Collected data entries
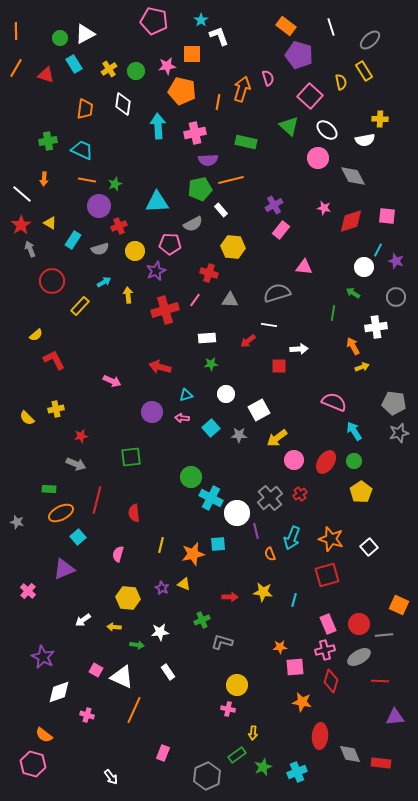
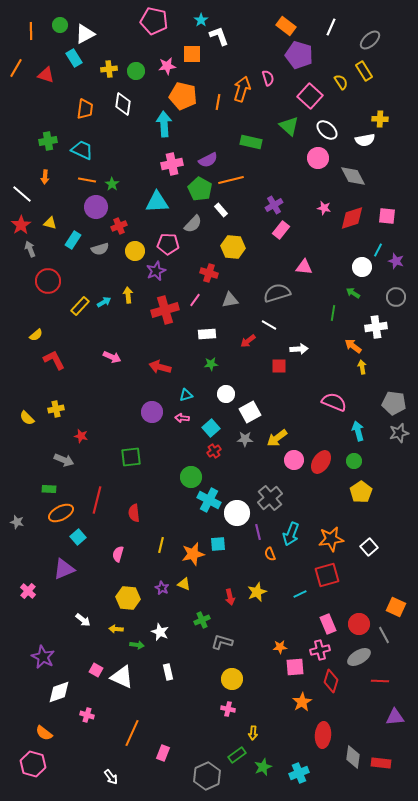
white line at (331, 27): rotated 42 degrees clockwise
orange line at (16, 31): moved 15 px right
green circle at (60, 38): moved 13 px up
cyan rectangle at (74, 64): moved 6 px up
yellow cross at (109, 69): rotated 28 degrees clockwise
yellow semicircle at (341, 82): rotated 21 degrees counterclockwise
orange pentagon at (182, 91): moved 1 px right, 5 px down
cyan arrow at (158, 126): moved 6 px right, 2 px up
pink cross at (195, 133): moved 23 px left, 31 px down
green rectangle at (246, 142): moved 5 px right
purple semicircle at (208, 160): rotated 24 degrees counterclockwise
orange arrow at (44, 179): moved 1 px right, 2 px up
green star at (115, 184): moved 3 px left; rotated 16 degrees counterclockwise
green pentagon at (200, 189): rotated 30 degrees counterclockwise
purple circle at (99, 206): moved 3 px left, 1 px down
red diamond at (351, 221): moved 1 px right, 3 px up
yellow triangle at (50, 223): rotated 16 degrees counterclockwise
gray semicircle at (193, 224): rotated 18 degrees counterclockwise
pink pentagon at (170, 244): moved 2 px left
white circle at (364, 267): moved 2 px left
red circle at (52, 281): moved 4 px left
cyan arrow at (104, 282): moved 20 px down
gray triangle at (230, 300): rotated 12 degrees counterclockwise
white line at (269, 325): rotated 21 degrees clockwise
white rectangle at (207, 338): moved 4 px up
orange arrow at (353, 346): rotated 24 degrees counterclockwise
yellow arrow at (362, 367): rotated 80 degrees counterclockwise
pink arrow at (112, 381): moved 24 px up
white square at (259, 410): moved 9 px left, 2 px down
cyan arrow at (354, 431): moved 4 px right; rotated 18 degrees clockwise
gray star at (239, 435): moved 6 px right, 4 px down
red star at (81, 436): rotated 24 degrees clockwise
red ellipse at (326, 462): moved 5 px left
gray arrow at (76, 464): moved 12 px left, 4 px up
red cross at (300, 494): moved 86 px left, 43 px up
cyan cross at (211, 498): moved 2 px left, 2 px down
purple line at (256, 531): moved 2 px right, 1 px down
cyan arrow at (292, 538): moved 1 px left, 4 px up
orange star at (331, 539): rotated 25 degrees counterclockwise
yellow star at (263, 592): moved 6 px left; rotated 30 degrees counterclockwise
red arrow at (230, 597): rotated 77 degrees clockwise
cyan line at (294, 600): moved 6 px right, 6 px up; rotated 48 degrees clockwise
orange square at (399, 605): moved 3 px left, 2 px down
white arrow at (83, 620): rotated 105 degrees counterclockwise
yellow arrow at (114, 627): moved 2 px right, 2 px down
white star at (160, 632): rotated 30 degrees clockwise
gray line at (384, 635): rotated 66 degrees clockwise
pink cross at (325, 650): moved 5 px left
white rectangle at (168, 672): rotated 21 degrees clockwise
yellow circle at (237, 685): moved 5 px left, 6 px up
orange star at (302, 702): rotated 30 degrees clockwise
orange line at (134, 710): moved 2 px left, 23 px down
orange semicircle at (44, 735): moved 2 px up
red ellipse at (320, 736): moved 3 px right, 1 px up
gray diamond at (350, 754): moved 3 px right, 3 px down; rotated 30 degrees clockwise
cyan cross at (297, 772): moved 2 px right, 1 px down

TO DO ▸
Reproduce, word for word, every line from the start of the records down to and including the line with "yellow semicircle at"; skip the pictures.

WRITTEN ANSWER ▸
white line at (331, 27): rotated 42 degrees clockwise
orange line at (16, 31): moved 15 px right
green circle at (60, 38): moved 13 px up
cyan rectangle at (74, 64): moved 6 px up
yellow cross at (109, 69): rotated 28 degrees clockwise
yellow semicircle at (341, 82): rotated 21 degrees counterclockwise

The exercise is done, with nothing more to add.